■ **What is expected**
Give again, exactly, every line of the entries below from the one that has "C10: 220nF (0V, SIG11) -> 470pF (0V, SIG11)" to the last.

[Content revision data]
--------------------------------

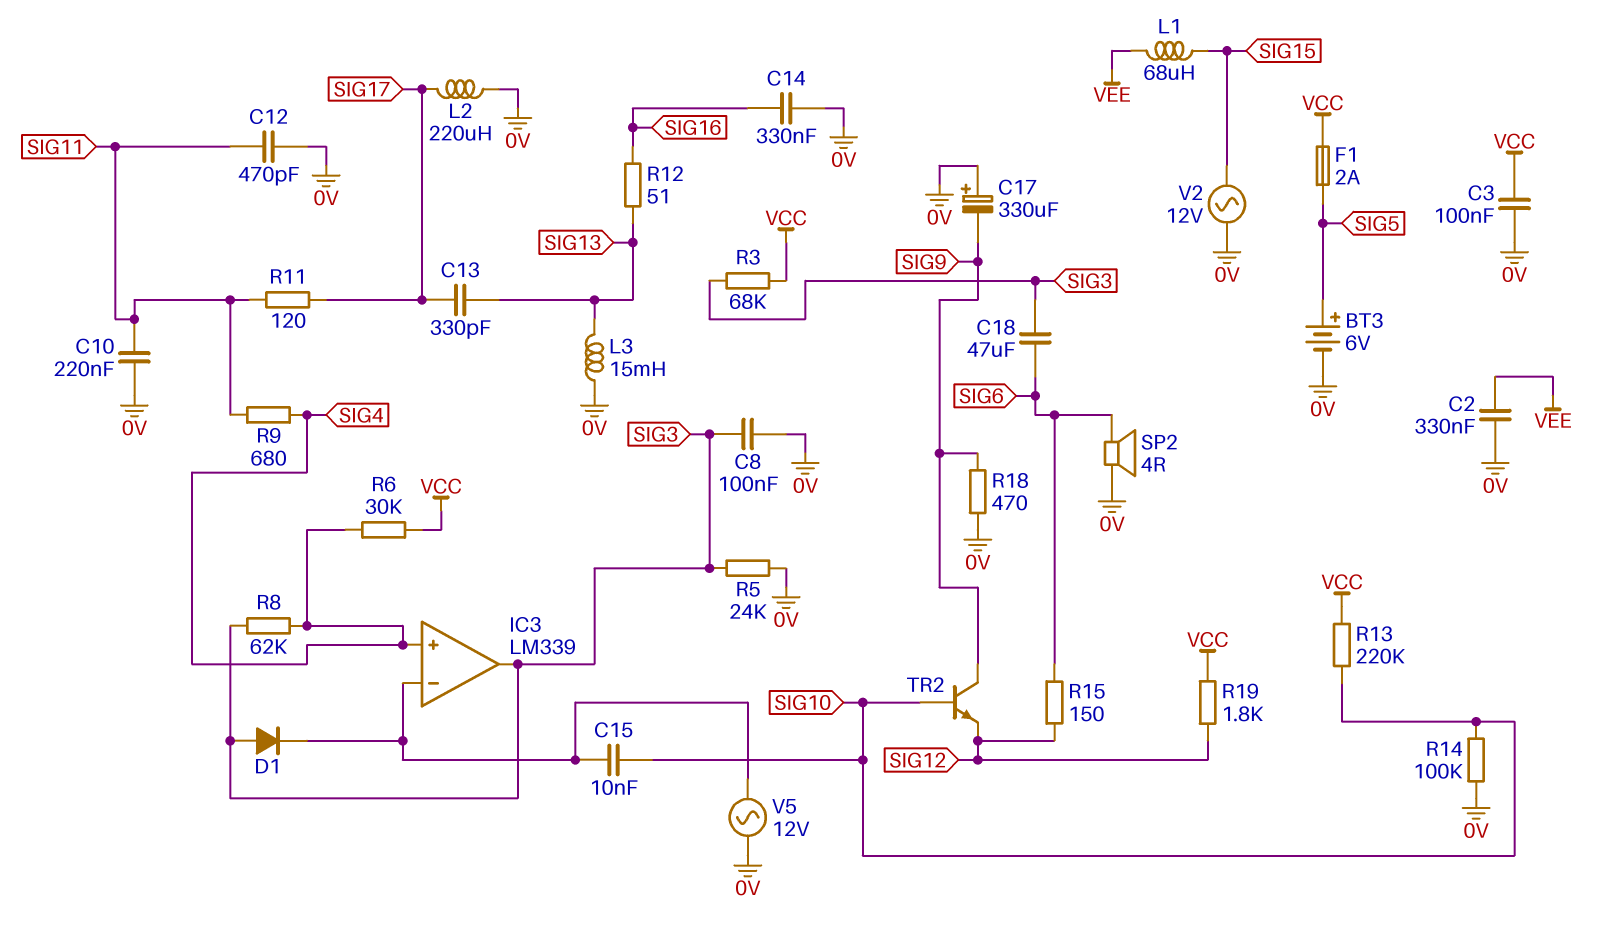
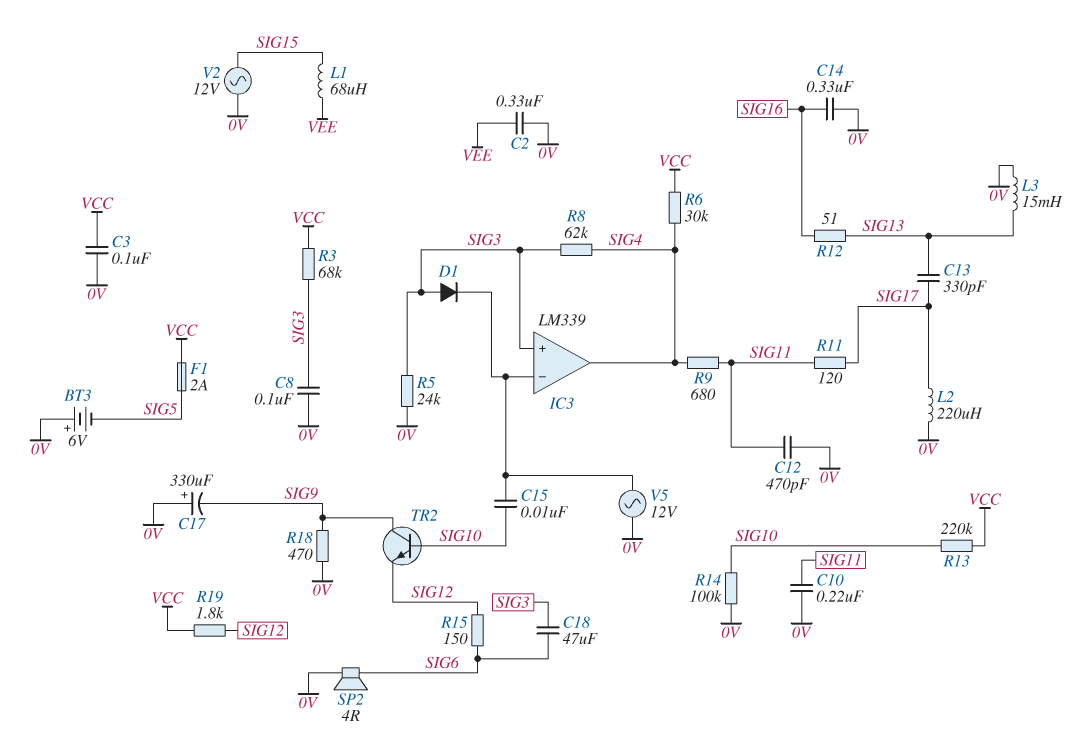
BT3: 6V (plus SIG5, minus 0V) -> 6V (plus 0V, minus SIG5)
IC3 pin in+: SIG4 -> SIG3
IC3 pin out: SIG3 -> SIG4

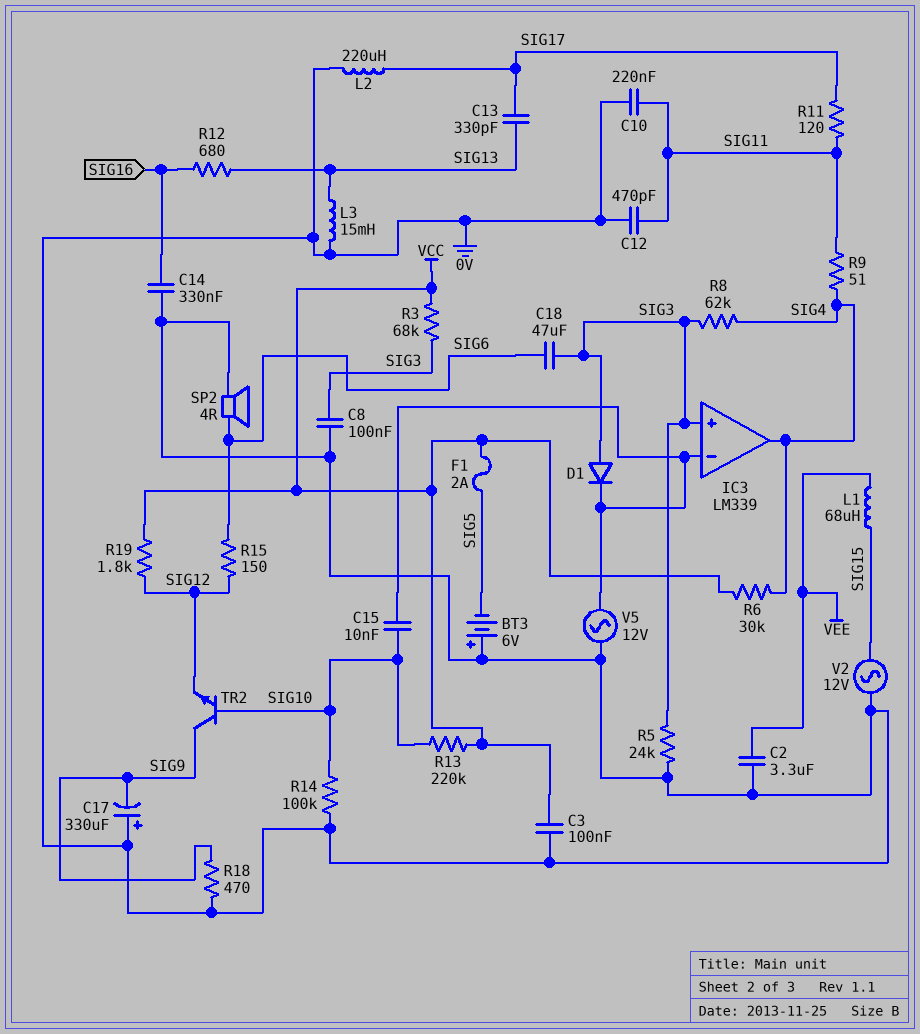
C2: 330nF (0V, VEE) -> 3.3uF (0V, VEE)
R9: 680 (SIG4, SIG11) -> 51 (SIG4, SIG11)
R12: 51 (SIG13, SIG16) -> 680 (SIG13, SIG16)

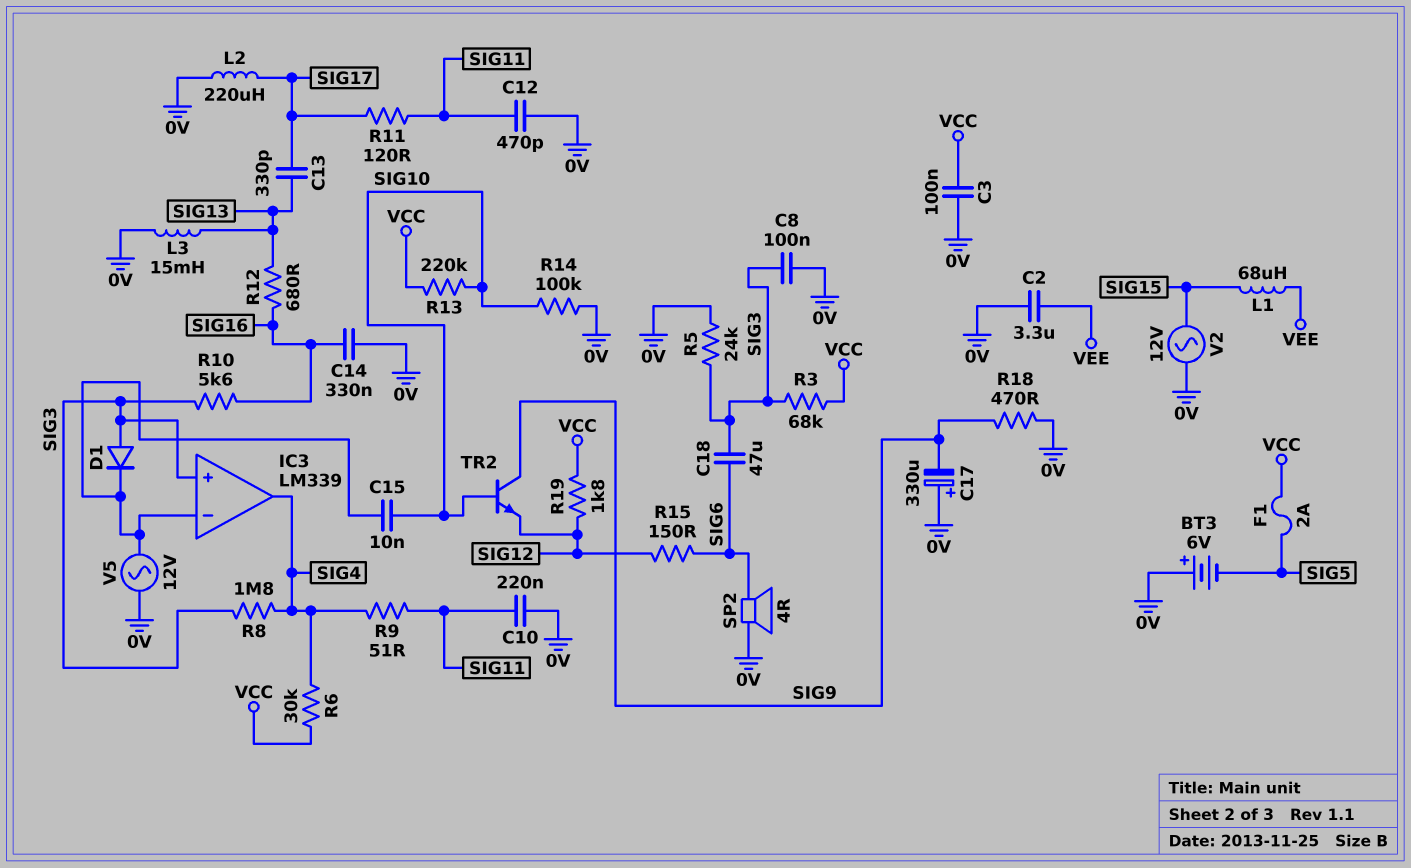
R8: 62k (SIG3, SIG4) -> 1.8M (SIG3, SIG4)
R10: none -> 5.6k (SIG3, SIG16)

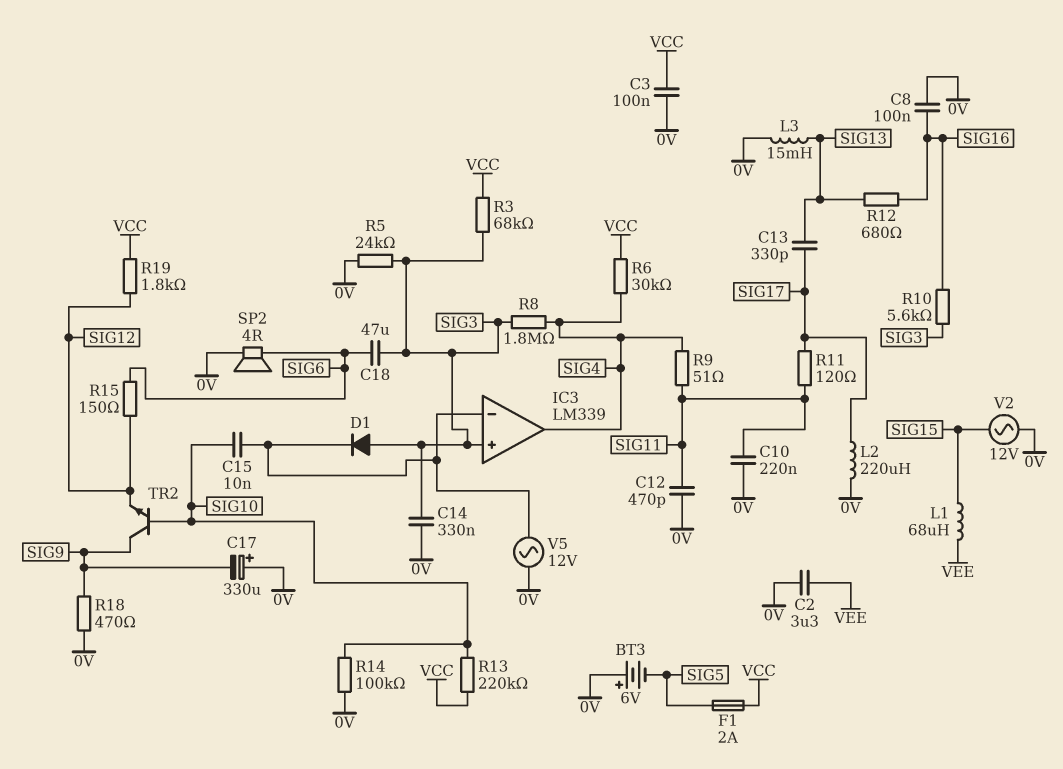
C8: 100nF (0V, SIG3) -> 100nF (0V, SIG16)
C14: 330nF (0V, SIG16) -> 330nF (0V, SIG3)

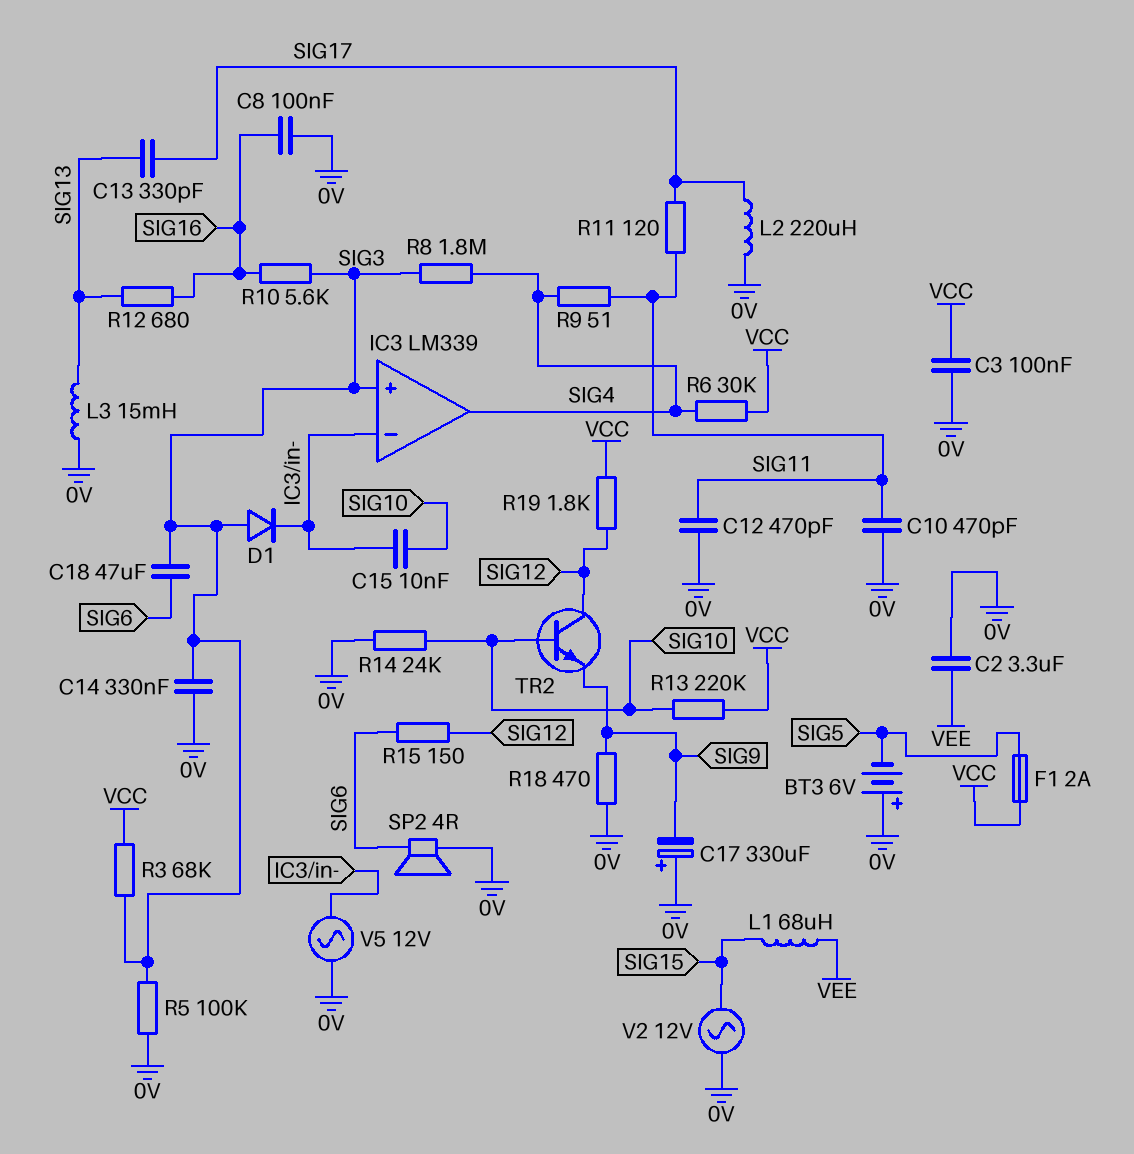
C10: 220nF (0V, SIG11) -> 470pF (0V, SIG11)
R5: 24k (0V, SIG3) -> 100k (0V, SIG3)
R14: 100k (0V, SIG10) -> 24k (0V, SIG10)
TR2: NPN (B SIG10, C SIG9, E SIG12) -> NPN (B SIG10, C SIG12, E SIG9)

--------------------------------

■ **Exercise response**
C10: 220nF (0V, SIG11) -> 470pF (0V, SIG11)
R5: 24k (0V, SIG3) -> 100k (0V, SIG3)
R14: 100k (0V, SIG10) -> 24k (0V, SIG10)
TR2: NPN (B SIG10, C SIG9, E SIG12) -> NPN (B SIG10, C SIG12, E SIG9)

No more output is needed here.